[Stored data entries]
>>>>

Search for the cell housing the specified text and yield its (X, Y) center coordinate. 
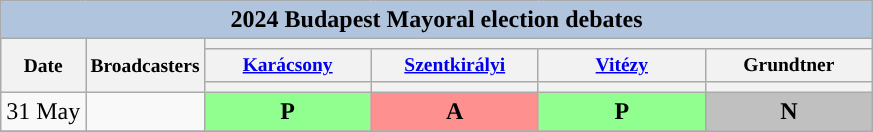
Karácsony (288, 64)
Date (44, 66)
Szentkirályi (454, 64)
31 May (44, 111)
Broadcasters (145, 66)
Grundtner (788, 64)
A (454, 111)
N (788, 111)
2024 Budapest Mayoral election debates (437, 20)
Vitézy (622, 64)
Scan for the cell matching the given text and deliver its (X, Y) coordinate at center. 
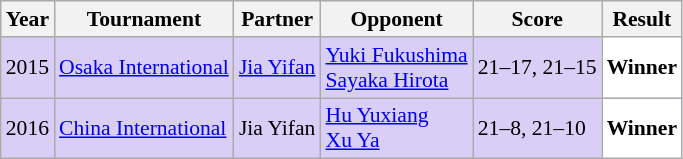
Partner (278, 19)
Osaka International (144, 68)
Result (642, 19)
21–8, 21–10 (538, 128)
Score (538, 19)
Tournament (144, 19)
Yuki Fukushima Sayaka Hirota (396, 68)
Year (28, 19)
2016 (28, 128)
21–17, 21–15 (538, 68)
China International (144, 128)
Hu Yuxiang Xu Ya (396, 128)
2015 (28, 68)
Opponent (396, 19)
Pinpoint the cell where the given text exists, returning its (X, Y) midpoint coordinate. 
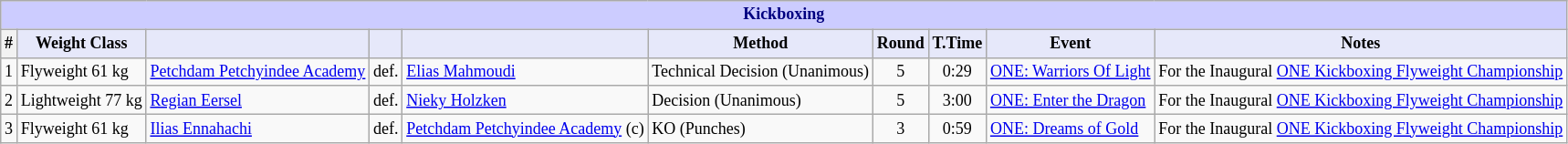
Petchdam Petchyindee Academy (c) (526, 128)
Event (1071, 44)
Decision (Unanimous) (760, 100)
Round (900, 44)
Elias Mahmoudi (526, 71)
Regian Eersel (257, 100)
KO (Punches) (760, 128)
0:59 (957, 128)
1 (9, 71)
T.Time (957, 44)
ONE: Dreams of Gold (1071, 128)
Kickboxing (784, 15)
ONE: Warriors Of Light (1071, 71)
Technical Decision (Unanimous) (760, 71)
0:29 (957, 71)
Weight Class (81, 44)
ONE: Enter the Dragon (1071, 100)
3:00 (957, 100)
# (9, 44)
Notes (1361, 44)
Method (760, 44)
Ilias Ennahachi (257, 128)
Petchdam Petchyindee Academy (257, 71)
Lightweight 77 kg (81, 100)
Nieky Holzken (526, 100)
2 (9, 100)
From the cell containing the given text, extract its center point as (X, Y) coordinate. 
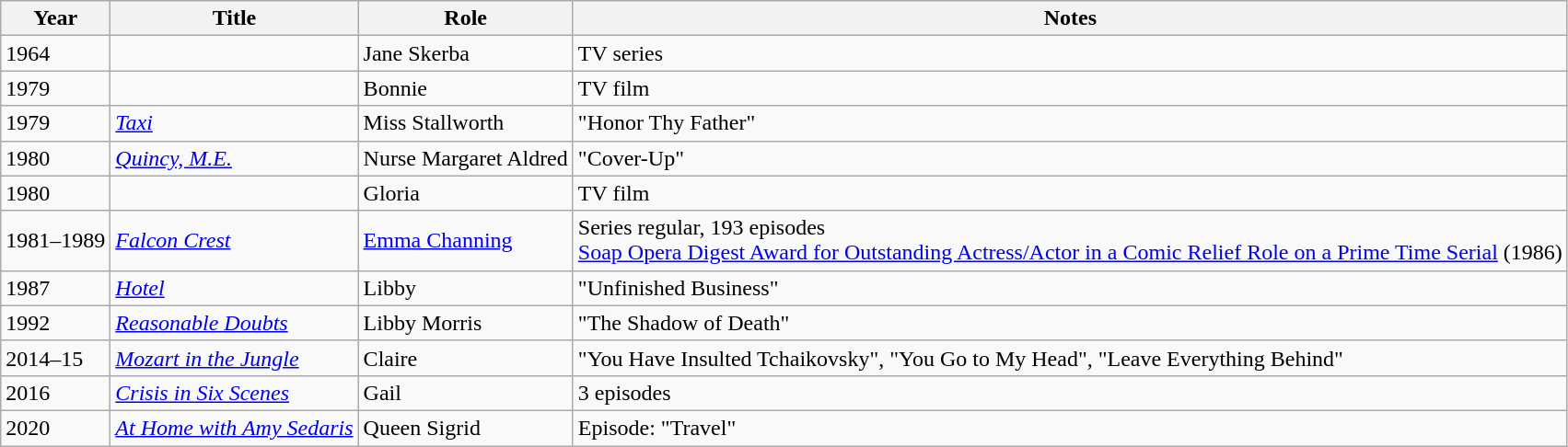
Mozart in the Jungle (234, 358)
Episode: "Travel" (1070, 428)
Jane Skerba (466, 53)
Series regular, 193 episodesSoap Opera Digest Award for Outstanding Actress/Actor in a Comic Relief Role on a Prime Time Serial (1986) (1070, 241)
"Cover-Up" (1070, 158)
"Honor Thy Father" (1070, 123)
Falcon Crest (234, 241)
Nurse Margaret Aldred (466, 158)
Role (466, 18)
Crisis in Six Scenes (234, 393)
Notes (1070, 18)
"You Have Insulted Tchaikovsky", "You Go to My Head", "Leave Everything Behind" (1070, 358)
Hotel (234, 288)
2014–15 (55, 358)
Gloria (466, 193)
Year (55, 18)
3 episodes (1070, 393)
Queen Sigrid (466, 428)
2020 (55, 428)
"The Shadow of Death" (1070, 323)
Miss Stallworth (466, 123)
Gail (466, 393)
At Home with Amy Sedaris (234, 428)
1981–1989 (55, 241)
Claire (466, 358)
Reasonable Doubts (234, 323)
"Unfinished Business" (1070, 288)
Libby Morris (466, 323)
Emma Channing (466, 241)
Taxi (234, 123)
1964 (55, 53)
1992 (55, 323)
Quincy, M.E. (234, 158)
Title (234, 18)
Libby (466, 288)
2016 (55, 393)
Bonnie (466, 88)
1987 (55, 288)
TV series (1070, 53)
Capture the cell that displays the provided text and extract its (X, Y) central coordinate. 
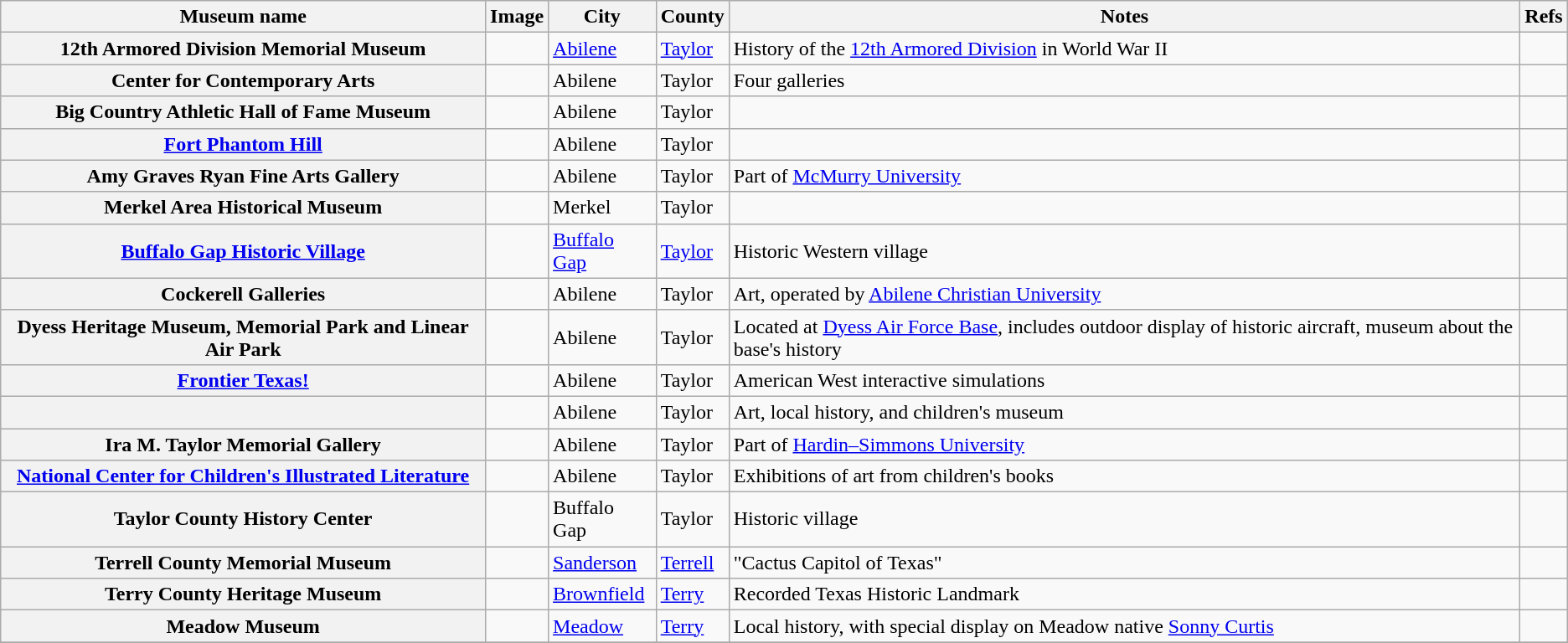
Taylor County History Center (243, 519)
Meadow (603, 627)
Museum name (243, 17)
Recorded Texas Historic Landmark (1124, 595)
Terrell County Memorial Museum (243, 563)
Buffalo Gap Historic Village (243, 251)
City (603, 17)
Located at Dyess Air Force Base, includes outdoor display of historic aircraft, museum about the base's history (1124, 337)
Merkel Area Historical Museum (243, 208)
Ira M. Taylor Memorial Gallery (243, 445)
Dyess Heritage Museum, Memorial Park and Linear Air Park (243, 337)
Part of Hardin–Simmons University (1124, 445)
American West interactive simulations (1124, 380)
Cockerell Galleries (243, 294)
Exhibitions of art from children's books (1124, 477)
Center for Contemporary Arts (243, 80)
Meadow Museum (243, 627)
Terry County Heritage Museum (243, 595)
Merkel (603, 208)
Amy Graves Ryan Fine Arts Gallery (243, 176)
Fort Phantom Hill (243, 144)
Art, operated by Abilene Christian University (1124, 294)
Part of McMurry University (1124, 176)
Notes (1124, 17)
Image (518, 17)
County (692, 17)
Refs (1544, 17)
Terrell (692, 563)
National Center for Children's Illustrated Literature (243, 477)
Frontier Texas! (243, 380)
"Cactus Capitol of Texas" (1124, 563)
Big Country Athletic Hall of Fame Museum (243, 112)
Sanderson (603, 563)
12th Armored Division Memorial Museum (243, 49)
Brownfield (603, 595)
History of the 12th Armored Division in World War II (1124, 49)
Historic village (1124, 519)
Historic Western village (1124, 251)
Local history, with special display on Meadow native Sonny Curtis (1124, 627)
Four galleries (1124, 80)
Art, local history, and children's museum (1124, 412)
Find where the given text appears and provide that cell's center as (x, y) coordinate. 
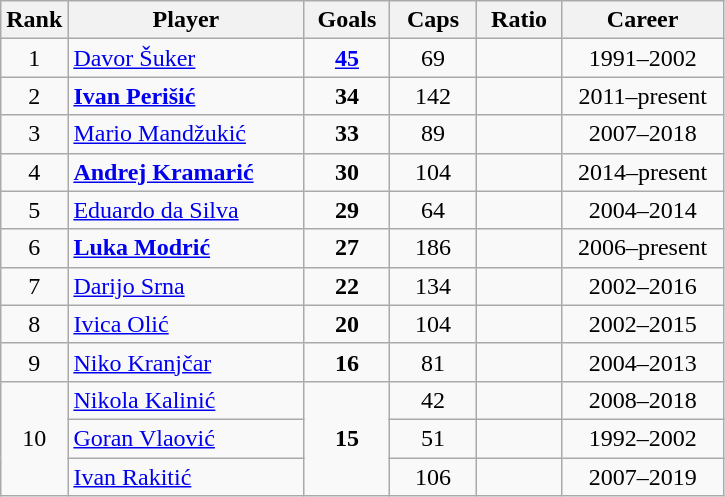
42 (433, 400)
7 (34, 286)
Ivan Perišić (186, 96)
Goran Vlaović (186, 438)
2002–2016 (642, 286)
2007–2018 (642, 134)
4 (34, 172)
2011–present (642, 96)
16 (347, 362)
Rank (34, 20)
Ratio (519, 20)
22 (347, 286)
1992–2002 (642, 438)
34 (347, 96)
Goals (347, 20)
9 (34, 362)
2002–2015 (642, 324)
1 (34, 58)
2 (34, 96)
Eduardo da Silva (186, 210)
2006–present (642, 248)
Darijo Srna (186, 286)
51 (433, 438)
2004–2013 (642, 362)
89 (433, 134)
64 (433, 210)
20 (347, 324)
106 (433, 477)
5 (34, 210)
15 (347, 438)
8 (34, 324)
142 (433, 96)
134 (433, 286)
Andrej Kramarić (186, 172)
10 (34, 438)
1991–2002 (642, 58)
186 (433, 248)
3 (34, 134)
69 (433, 58)
45 (347, 58)
2007–2019 (642, 477)
Career (642, 20)
Davor Šuker (186, 58)
6 (34, 248)
27 (347, 248)
Ivica Olić (186, 324)
Mario Mandžukić (186, 134)
2008–2018 (642, 400)
33 (347, 134)
Nikola Kalinić (186, 400)
2004–2014 (642, 210)
30 (347, 172)
Ivan Rakitić (186, 477)
Caps (433, 20)
Luka Modrić (186, 248)
2014–present (642, 172)
29 (347, 210)
Niko Kranjčar (186, 362)
Player (186, 20)
81 (433, 362)
Search for the cell housing the specified text and yield its [X, Y] center coordinate. 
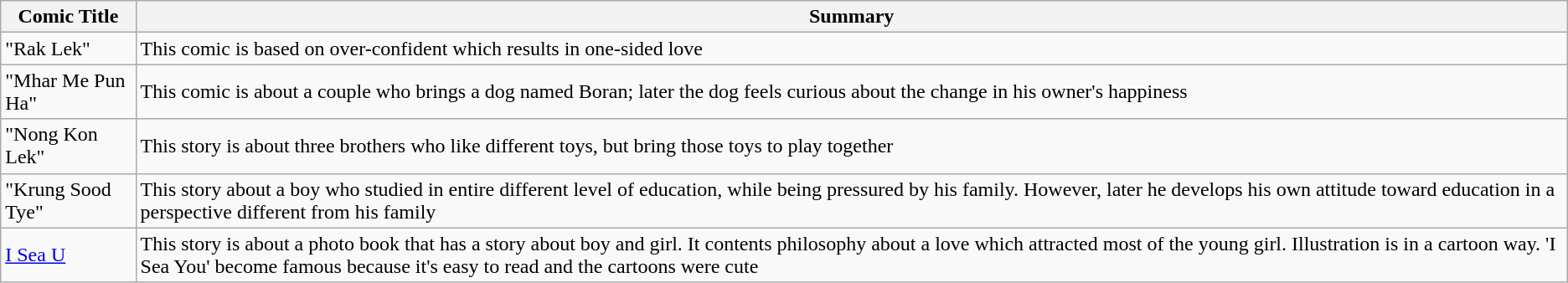
Comic Title [69, 17]
"Krung Sood Tye" [69, 201]
I Sea U [69, 255]
"Nong Kon Lek" [69, 146]
"Mhar Me Pun Ha" [69, 92]
This story is about three brothers who like different toys, but bring those toys to play together [851, 146]
"Rak Lek" [69, 49]
This comic is based on over-confident which results in one-sided love [851, 49]
This comic is about a couple who brings a dog named Boran; later the dog feels curious about the change in his owner's happiness [851, 92]
Summary [851, 17]
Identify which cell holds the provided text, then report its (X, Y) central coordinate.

<<<<

EXERCISE BRIEF >>
Reproduce all of the material above line for line, without changing anything, but leave out the pictures.

CORRECT OUTPUT >>
Search for the cell housing the specified text and yield its (X, Y) center coordinate. 
Karácsony (288, 64)
Date (44, 66)
Szentkirályi (454, 64)
31 May (44, 111)
Broadcasters (145, 66)
Grundtner (788, 64)
A (454, 111)
N (788, 111)
2024 Budapest Mayoral election debates (437, 20)
Vitézy (622, 64)
Scan for the cell matching the given text and deliver its (X, Y) coordinate at center. 
Partner (278, 19)
Osaka International (144, 68)
Result (642, 19)
21–8, 21–10 (538, 128)
Score (538, 19)
Tournament (144, 19)
Yuki Fukushima Sayaka Hirota (396, 68)
Year (28, 19)
2016 (28, 128)
21–17, 21–15 (538, 68)
China International (144, 128)
Hu Yuxiang Xu Ya (396, 128)
2015 (28, 68)
Opponent (396, 19)
Pinpoint the cell where the given text exists, returning its (X, Y) midpoint coordinate. 
Petchdam Petchyindee Academy (c) (526, 128)
Event (1071, 44)
Decision (Unanimous) (760, 100)
Round (900, 44)
Elias Mahmoudi (526, 71)
Regian Eersel (257, 100)
KO (Punches) (760, 128)
0:59 (957, 128)
1 (9, 71)
T.Time (957, 44)
ONE: Dreams of Gold (1071, 128)
Kickboxing (784, 15)
ONE: Warriors Of Light (1071, 71)
Technical Decision (Unanimous) (760, 71)
0:29 (957, 71)
Weight Class (81, 44)
ONE: Enter the Dragon (1071, 100)
3:00 (957, 100)
# (9, 44)
Notes (1361, 44)
Method (760, 44)
Ilias Ennahachi (257, 128)
Petchdam Petchyindee Academy (257, 71)
Lightweight 77 kg (81, 100)
Nieky Holzken (526, 100)
2 (9, 100)
From the cell containing the given text, extract its center point as (X, Y) coordinate. 
Mozart in the Jungle (234, 358)
Episode: "Travel" (1070, 428)
Jane Skerba (466, 53)
Series regular, 193 episodesSoap Opera Digest Award for Outstanding Actress/Actor in a Comic Relief Role on a Prime Time Serial (1986) (1070, 241)
"Cover-Up" (1070, 158)
"Honor Thy Father" (1070, 123)
Falcon Crest (234, 241)
Nurse Margaret Aldred (466, 158)
Role (466, 18)
Crisis in Six Scenes (234, 393)
Notes (1070, 18)
"You Have Insulted Tchaikovsky", "You Go to My Head", "Leave Everything Behind" (1070, 358)
Hotel (234, 288)
2014–15 (55, 358)
Gloria (466, 193)
Year (55, 18)
3 episodes (1070, 393)
Queen Sigrid (466, 428)
2020 (55, 428)
"The Shadow of Death" (1070, 323)
Miss Stallworth (466, 123)
Gail (466, 393)
At Home with Amy Sedaris (234, 428)
1981–1989 (55, 241)
Claire (466, 358)
Reasonable Doubts (234, 323)
"Unfinished Business" (1070, 288)
Libby Morris (466, 323)
Emma Channing (466, 241)
Taxi (234, 123)
1964 (55, 53)
1992 (55, 323)
Quincy, M.E. (234, 158)
Title (234, 18)
Libby (466, 288)
2016 (55, 393)
Bonnie (466, 88)
1987 (55, 288)
TV series (1070, 53)
Capture the cell that displays the provided text and extract its (X, Y) central coordinate. 
Taylor County History Center (243, 519)
Meadow (603, 627)
Museum name (243, 17)
Recorded Texas Historic Landmark (1124, 595)
Terrell County Memorial Museum (243, 563)
Buffalo Gap Historic Village (243, 251)
City (603, 17)
Located at Dyess Air Force Base, includes outdoor display of historic aircraft, museum about the base's history (1124, 337)
Merkel Area Historical Museum (243, 208)
Ira M. Taylor Memorial Gallery (243, 445)
Dyess Heritage Museum, Memorial Park and Linear Air Park (243, 337)
Part of Hardin–Simmons University (1124, 445)
American West interactive simulations (1124, 380)
Cockerell Galleries (243, 294)
Exhibitions of art from children's books (1124, 477)
Center for Contemporary Arts (243, 80)
Meadow Museum (243, 627)
Terry County Heritage Museum (243, 595)
Merkel (603, 208)
Amy Graves Ryan Fine Arts Gallery (243, 176)
Fort Phantom Hill (243, 144)
Art, operated by Abilene Christian University (1124, 294)
Part of McMurry University (1124, 176)
Notes (1124, 17)
Image (518, 17)
County (692, 17)
Refs (1544, 17)
Terrell (692, 563)
National Center for Children's Illustrated Literature (243, 477)
Frontier Texas! (243, 380)
"Cactus Capitol of Texas" (1124, 563)
Big Country Athletic Hall of Fame Museum (243, 112)
Sanderson (603, 563)
12th Armored Division Memorial Museum (243, 49)
Brownfield (603, 595)
History of the 12th Armored Division in World War II (1124, 49)
Historic village (1124, 519)
Historic Western village (1124, 251)
Local history, with special display on Meadow native Sonny Curtis (1124, 627)
Four galleries (1124, 80)
Art, local history, and children's museum (1124, 412)
Find where the given text appears and provide that cell's center as (x, y) coordinate. 
42 (433, 400)
7 (34, 286)
Ivan Perišić (186, 96)
Goran Vlaović (186, 438)
2002–2016 (642, 286)
2007–2018 (642, 134)
4 (34, 172)
2011–present (642, 96)
16 (347, 362)
Rank (34, 20)
Ratio (519, 20)
22 (347, 286)
1992–2002 (642, 438)
34 (347, 96)
Goals (347, 20)
9 (34, 362)
2002–2015 (642, 324)
1 (34, 58)
2 (34, 96)
Eduardo da Silva (186, 210)
2006–present (642, 248)
Darijo Srna (186, 286)
51 (433, 438)
2004–2013 (642, 362)
89 (433, 134)
64 (433, 210)
20 (347, 324)
106 (433, 477)
5 (34, 210)
15 (347, 438)
8 (34, 324)
142 (433, 96)
134 (433, 286)
Andrej Kramarić (186, 172)
10 (34, 438)
1991–2002 (642, 58)
186 (433, 248)
3 (34, 134)
69 (433, 58)
45 (347, 58)
2007–2019 (642, 477)
Career (642, 20)
Davor Šuker (186, 58)
6 (34, 248)
27 (347, 248)
Ivica Olić (186, 324)
Mario Mandžukić (186, 134)
2008–2018 (642, 400)
33 (347, 134)
Nikola Kalinić (186, 400)
2004–2014 (642, 210)
30 (347, 172)
Ivan Rakitić (186, 477)
Caps (433, 20)
Luka Modrić (186, 248)
2014–present (642, 172)
29 (347, 210)
Niko Kranjčar (186, 362)
Player (186, 20)
81 (433, 362)
Search for the cell housing the specified text and yield its [X, Y] center coordinate. 
Comic Title [69, 17]
"Krung Sood Tye" [69, 201]
I Sea U [69, 255]
"Nong Kon Lek" [69, 146]
"Mhar Me Pun Ha" [69, 92]
This story is about three brothers who like different toys, but bring those toys to play together [851, 146]
"Rak Lek" [69, 49]
This comic is based on over-confident which results in one-sided love [851, 49]
This comic is about a couple who brings a dog named Boran; later the dog feels curious about the change in his owner's happiness [851, 92]
Summary [851, 17]
Identify which cell holds the provided text, then report its (X, Y) central coordinate.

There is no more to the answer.